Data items

:::

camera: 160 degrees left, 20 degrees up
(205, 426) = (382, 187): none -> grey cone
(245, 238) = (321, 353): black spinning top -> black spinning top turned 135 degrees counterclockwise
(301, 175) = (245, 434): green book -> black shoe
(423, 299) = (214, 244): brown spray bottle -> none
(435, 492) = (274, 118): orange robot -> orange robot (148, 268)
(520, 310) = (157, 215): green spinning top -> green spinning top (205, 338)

:::

TASK ITEM: Start at the line containing "(301, 175) = (245, 434): green". Repeat it and each line after it, word for word, to the end of the records.

TASK ANSWER:
(301, 175) = (245, 434): green book -> black shoe
(423, 299) = (214, 244): brown spray bottle -> none
(435, 492) = (274, 118): orange robot -> orange robot (148, 268)
(520, 310) = (157, 215): green spinning top -> green spinning top (205, 338)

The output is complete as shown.